■ Problem to solve ■
Output each of the following records verbatim, with no changes or omissions.
+++
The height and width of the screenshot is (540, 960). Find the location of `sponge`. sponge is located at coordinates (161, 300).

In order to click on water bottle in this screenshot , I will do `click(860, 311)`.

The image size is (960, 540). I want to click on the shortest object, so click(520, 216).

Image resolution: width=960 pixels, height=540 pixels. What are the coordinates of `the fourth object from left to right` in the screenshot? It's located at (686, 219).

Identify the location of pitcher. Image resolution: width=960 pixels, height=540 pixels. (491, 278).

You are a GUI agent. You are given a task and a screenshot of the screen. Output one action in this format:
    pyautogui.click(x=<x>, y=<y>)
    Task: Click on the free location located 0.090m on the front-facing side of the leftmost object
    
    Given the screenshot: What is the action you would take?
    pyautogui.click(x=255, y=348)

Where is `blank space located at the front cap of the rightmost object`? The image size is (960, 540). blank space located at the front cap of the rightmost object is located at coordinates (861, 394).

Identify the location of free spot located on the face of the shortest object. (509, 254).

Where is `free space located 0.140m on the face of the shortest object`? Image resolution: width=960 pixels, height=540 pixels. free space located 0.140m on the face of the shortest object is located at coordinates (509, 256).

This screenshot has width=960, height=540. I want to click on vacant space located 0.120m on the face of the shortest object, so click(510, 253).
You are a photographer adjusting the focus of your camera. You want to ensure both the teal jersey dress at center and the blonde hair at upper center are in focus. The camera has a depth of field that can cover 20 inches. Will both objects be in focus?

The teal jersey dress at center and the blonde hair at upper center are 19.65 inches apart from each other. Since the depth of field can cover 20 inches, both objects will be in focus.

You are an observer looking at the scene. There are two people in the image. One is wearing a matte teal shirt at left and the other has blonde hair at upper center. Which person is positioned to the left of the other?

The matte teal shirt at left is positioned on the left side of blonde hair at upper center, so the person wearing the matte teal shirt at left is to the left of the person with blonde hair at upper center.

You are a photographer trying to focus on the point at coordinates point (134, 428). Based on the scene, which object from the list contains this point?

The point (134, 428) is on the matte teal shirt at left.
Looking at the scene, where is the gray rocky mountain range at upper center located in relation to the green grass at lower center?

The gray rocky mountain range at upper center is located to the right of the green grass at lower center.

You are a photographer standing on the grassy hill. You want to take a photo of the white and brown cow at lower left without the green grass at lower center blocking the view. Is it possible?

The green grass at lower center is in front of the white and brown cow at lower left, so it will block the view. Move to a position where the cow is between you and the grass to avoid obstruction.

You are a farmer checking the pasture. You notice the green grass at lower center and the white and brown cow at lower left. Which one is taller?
+++
■ Reply ■
The height and width of the screenshot is (540, 960). Find the location of `sponge`. sponge is located at coordinates (161, 300).

In order to click on water bottle in this screenshot , I will do `click(860, 311)`.

The image size is (960, 540). I want to click on the shortest object, so click(520, 216).

Image resolution: width=960 pixels, height=540 pixels. What are the coordinates of `the fourth object from left to right` in the screenshot? It's located at (686, 219).

Identify the location of pitcher. Image resolution: width=960 pixels, height=540 pixels. (491, 278).

You are a GUI agent. You are given a task and a screenshot of the screen. Output one action in this format:
    pyautogui.click(x=<x>, y=<y>)
    Task: Click on the free location located 0.090m on the front-facing side of the leftmost object
    
    Given the screenshot: What is the action you would take?
    pyautogui.click(x=255, y=348)

Where is `blank space located at the front cap of the rightmost object`? The image size is (960, 540). blank space located at the front cap of the rightmost object is located at coordinates (861, 394).

Identify the location of free spot located on the face of the shortest object. (509, 254).

Where is `free space located 0.140m on the face of the shortest object`? Image resolution: width=960 pixels, height=540 pixels. free space located 0.140m on the face of the shortest object is located at coordinates (509, 256).

This screenshot has width=960, height=540. I want to click on vacant space located 0.120m on the face of the shortest object, so click(510, 253).
You are a photographer adjusting the focus of your camera. You want to ensure both the teal jersey dress at center and the blonde hair at upper center are in focus. The camera has a depth of field that can cover 20 inches. Will both objects be in focus?

The teal jersey dress at center and the blonde hair at upper center are 19.65 inches apart from each other. Since the depth of field can cover 20 inches, both objects will be in focus.

You are an observer looking at the scene. There are two people in the image. One is wearing a matte teal shirt at left and the other has blonde hair at upper center. Which person is positioned to the left of the other?

The matte teal shirt at left is positioned on the left side of blonde hair at upper center, so the person wearing the matte teal shirt at left is to the left of the person with blonde hair at upper center.

You are a photographer trying to focus on the point at coordinates point (134, 428). Based on the scene, which object from the list contains this point?

The point (134, 428) is on the matte teal shirt at left.
Looking at the scene, where is the gray rocky mountain range at upper center located in relation to the green grass at lower center?

The gray rocky mountain range at upper center is located to the right of the green grass at lower center.

You are a photographer standing on the grassy hill. You want to take a photo of the white and brown cow at lower left without the green grass at lower center blocking the view. Is it possible?

The green grass at lower center is in front of the white and brown cow at lower left, so it will block the view. Move to a position where the cow is between you and the grass to avoid obstruction.

You are a farmer checking the pasture. You notice the green grass at lower center and the white and brown cow at lower left. Which one is taller?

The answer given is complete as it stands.